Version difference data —

+ + + +

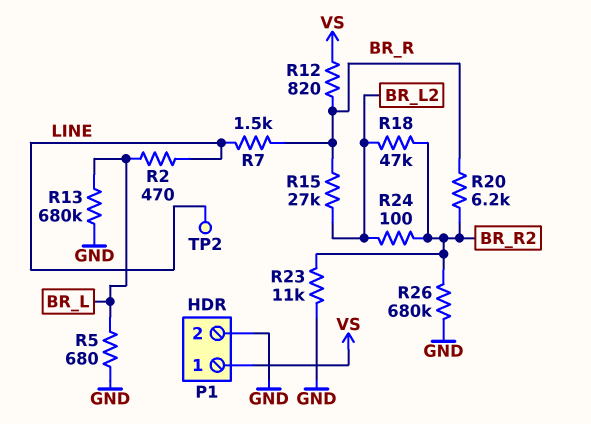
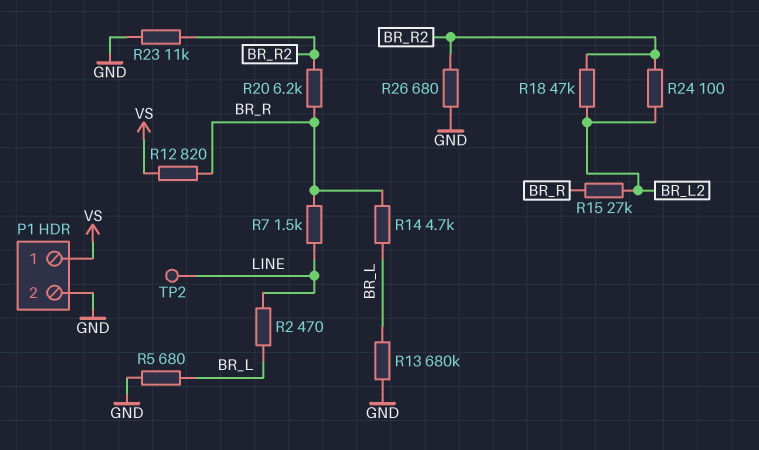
R14: none -> 4.7k (BR_L, BR_R)
R26: 680k (BR_R2, GND) -> 680 (BR_R2, GND)

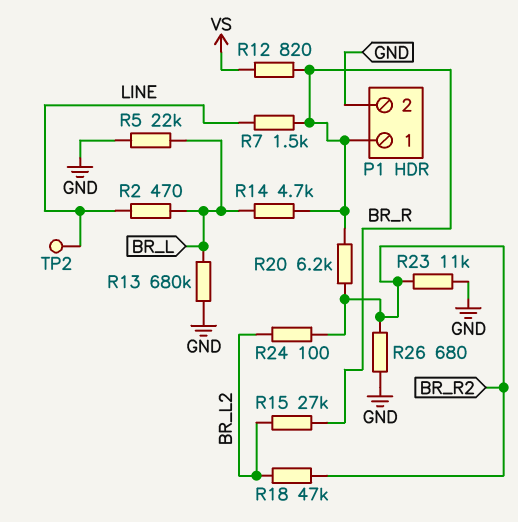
P1 pin 1: VS -> BR_R
R5: 680 (BR_L, GND) -> 22k (BR_L, GND)

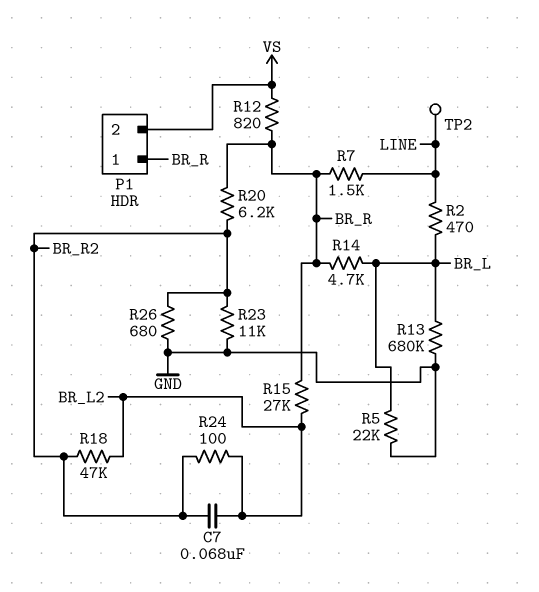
C7: none -> 68nF (BR_L2, BR_R2)
P1 pin 2: GND -> VS

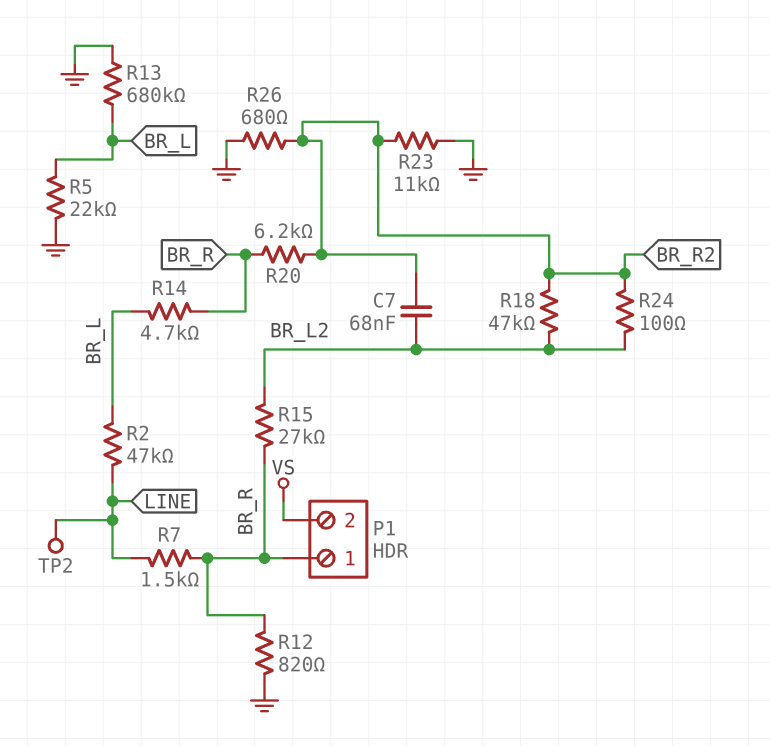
R2: 470 (BR_L, LINE) -> 47k (BR_L, LINE)
R12: 820 (BR_R, VS) -> 820 (BR_R, GND)

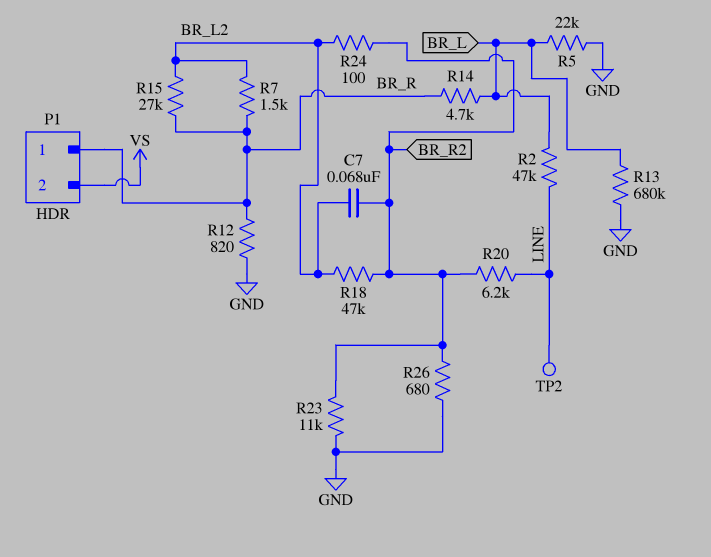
R7: 1.5k (BR_R, LINE) -> 1.5k (BR_L2, BR_R)
R20: 6.2k (BR_R, BR_R2) -> 6.2k (BR_R2, LINE)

+ + + +

From the first line to the last, please copy the data exactly, with the pictures left out.

Task result —
R14: none -> 4.7k (BR_L, BR_R)
R26: 680k (BR_R2, GND) -> 680 (BR_R2, GND)

P1 pin 1: VS -> BR_R
R5: 680 (BR_L, GND) -> 22k (BR_L, GND)

C7: none -> 68nF (BR_L2, BR_R2)
P1 pin 2: GND -> VS

R2: 470 (BR_L, LINE) -> 47k (BR_L, LINE)
R12: 820 (BR_R, VS) -> 820 (BR_R, GND)

R7: 1.5k (BR_R, LINE) -> 1.5k (BR_L2, BR_R)
R20: 6.2k (BR_R, BR_R2) -> 6.2k (BR_R2, LINE)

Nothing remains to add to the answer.